What is expected — Every entry below should be repeated exactly; the pictures should not.

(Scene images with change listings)
------------------------------------------------------------------------
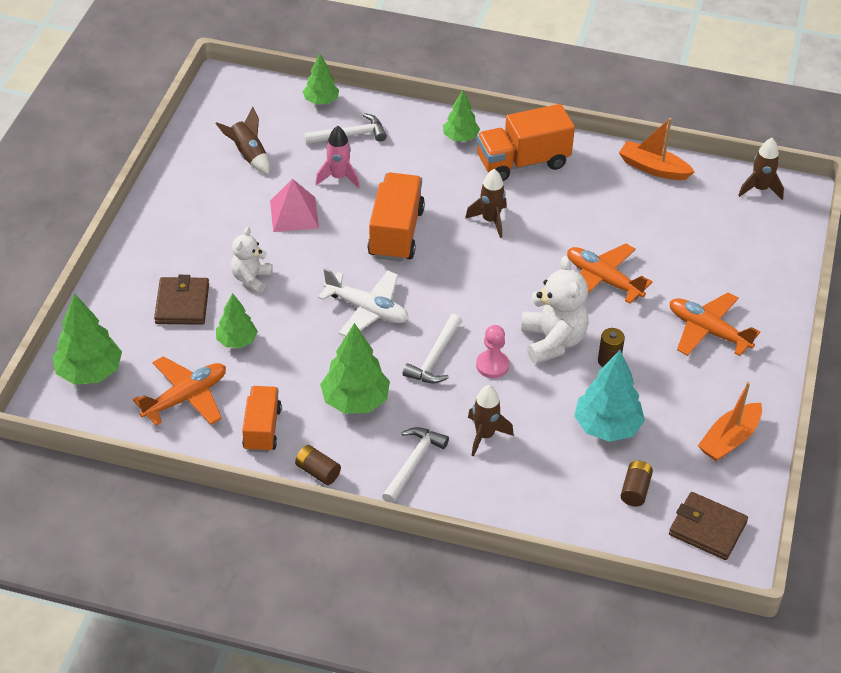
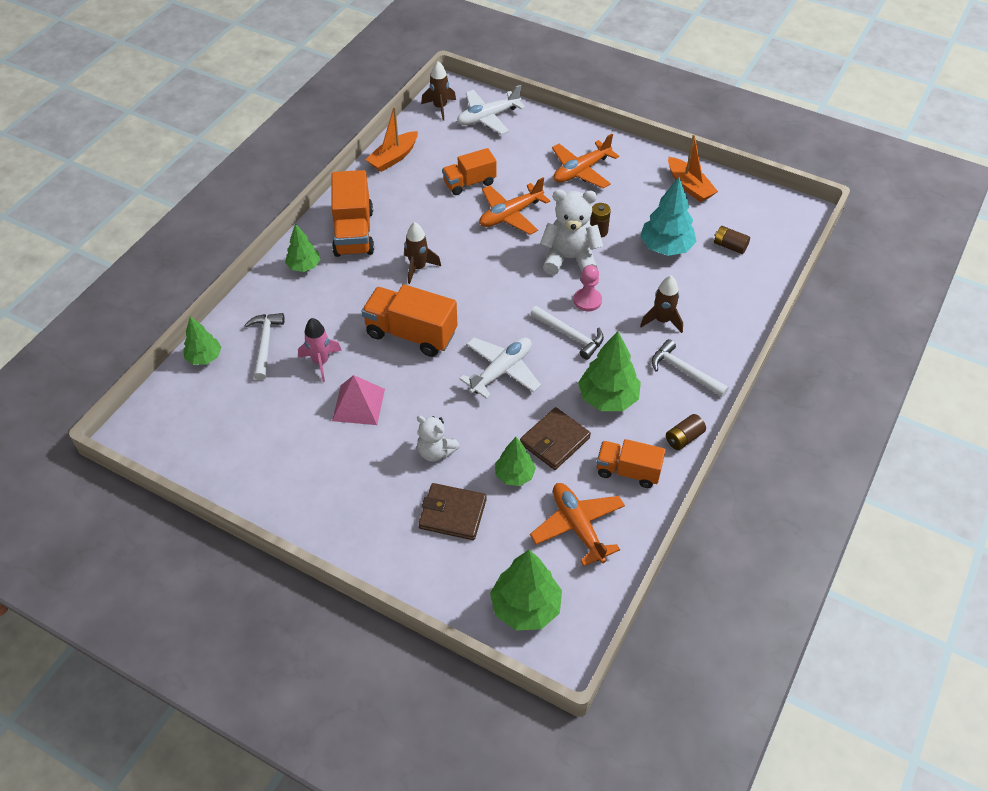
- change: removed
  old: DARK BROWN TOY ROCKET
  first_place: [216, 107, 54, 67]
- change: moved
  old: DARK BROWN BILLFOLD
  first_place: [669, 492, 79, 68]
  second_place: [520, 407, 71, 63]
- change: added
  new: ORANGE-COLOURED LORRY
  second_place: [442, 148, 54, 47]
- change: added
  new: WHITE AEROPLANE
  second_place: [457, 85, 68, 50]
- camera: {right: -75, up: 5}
------------------------------------------------------------------------
Answer section —
- change: removed
  old: DARK BROWN TOY ROCKET
  first_place: [216, 107, 54, 67]
- change: moved
  old: DARK BROWN BILLFOLD
  first_place: [669, 492, 79, 68]
  second_place: [520, 407, 71, 63]
- change: added
  new: ORANGE-COLOURED LORRY
  second_place: [442, 148, 54, 47]
- change: added
  new: WHITE AEROPLANE
  second_place: [457, 85, 68, 50]
- camera: {right: -75, up: 5}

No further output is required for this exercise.